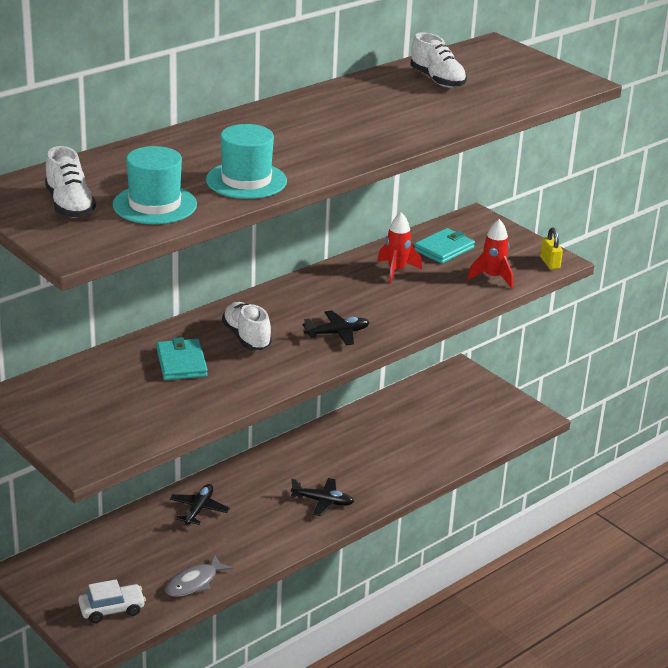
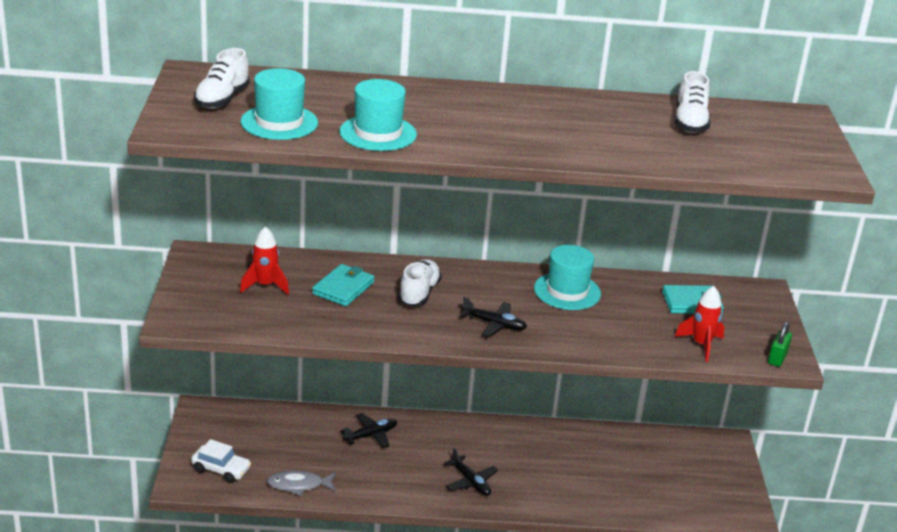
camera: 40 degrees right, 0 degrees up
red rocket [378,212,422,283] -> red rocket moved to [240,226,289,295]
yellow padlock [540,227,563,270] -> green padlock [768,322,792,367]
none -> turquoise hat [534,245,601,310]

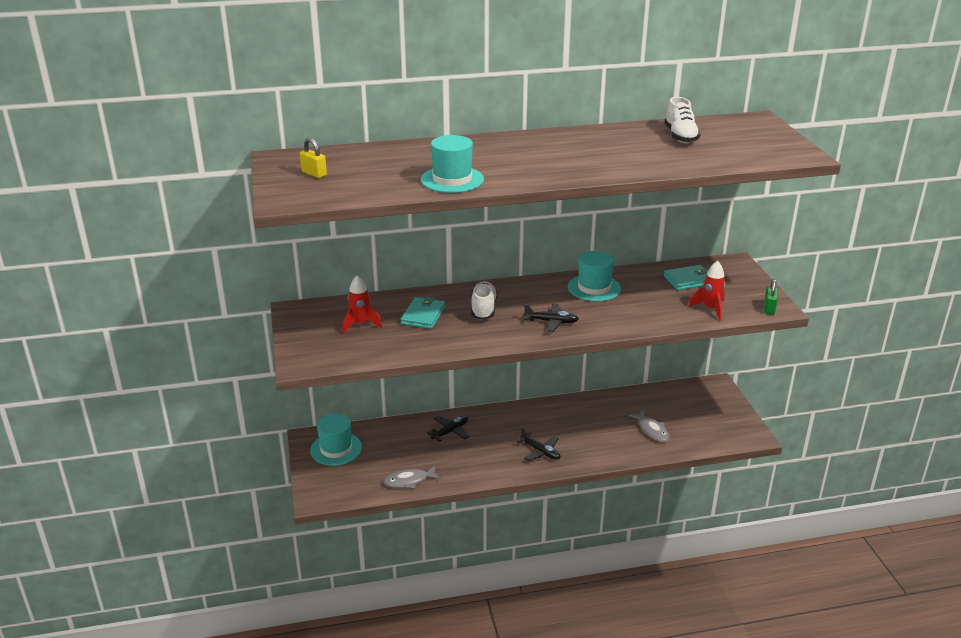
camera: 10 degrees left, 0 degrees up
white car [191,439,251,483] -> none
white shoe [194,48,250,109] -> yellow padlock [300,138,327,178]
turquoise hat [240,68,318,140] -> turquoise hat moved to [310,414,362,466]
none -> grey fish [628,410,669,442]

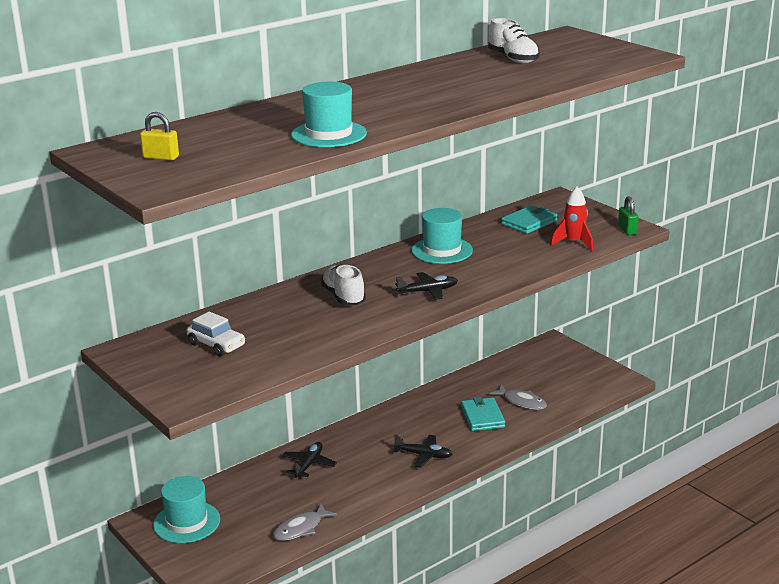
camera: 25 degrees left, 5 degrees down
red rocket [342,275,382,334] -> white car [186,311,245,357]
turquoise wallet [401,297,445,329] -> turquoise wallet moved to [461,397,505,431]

------------------------------------

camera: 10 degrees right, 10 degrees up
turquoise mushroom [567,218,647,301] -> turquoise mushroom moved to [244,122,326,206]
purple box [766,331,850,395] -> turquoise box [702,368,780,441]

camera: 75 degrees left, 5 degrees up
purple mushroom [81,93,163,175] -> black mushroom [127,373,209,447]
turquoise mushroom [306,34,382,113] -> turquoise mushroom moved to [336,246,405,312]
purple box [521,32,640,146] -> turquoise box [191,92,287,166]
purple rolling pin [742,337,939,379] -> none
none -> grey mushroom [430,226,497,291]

------------------------------------

Action item: From the records above, transcribe exactly the lines starting at the one containing "camera: 40 degrees right, 0 degrees up" and ending at the one containing "turquoise wallet [401,297,445,329]". Skip the pictures.

Solution to the exercise:
camera: 40 degrees right, 0 degrees up
red rocket [378,212,422,283] -> red rocket moved to [240,226,289,295]
yellow padlock [540,227,563,270] -> green padlock [768,322,792,367]
none -> turquoise hat [534,245,601,310]

camera: 10 degrees left, 0 degrees up
white car [191,439,251,483] -> none
white shoe [194,48,250,109] -> yellow padlock [300,138,327,178]
turquoise hat [240,68,318,140] -> turquoise hat moved to [310,414,362,466]
none -> grey fish [628,410,669,442]

camera: 25 degrees left, 5 degrees down
red rocket [342,275,382,334] -> white car [186,311,245,357]
turquoise wallet [401,297,445,329] -> turquoise wallet moved to [461,397,505,431]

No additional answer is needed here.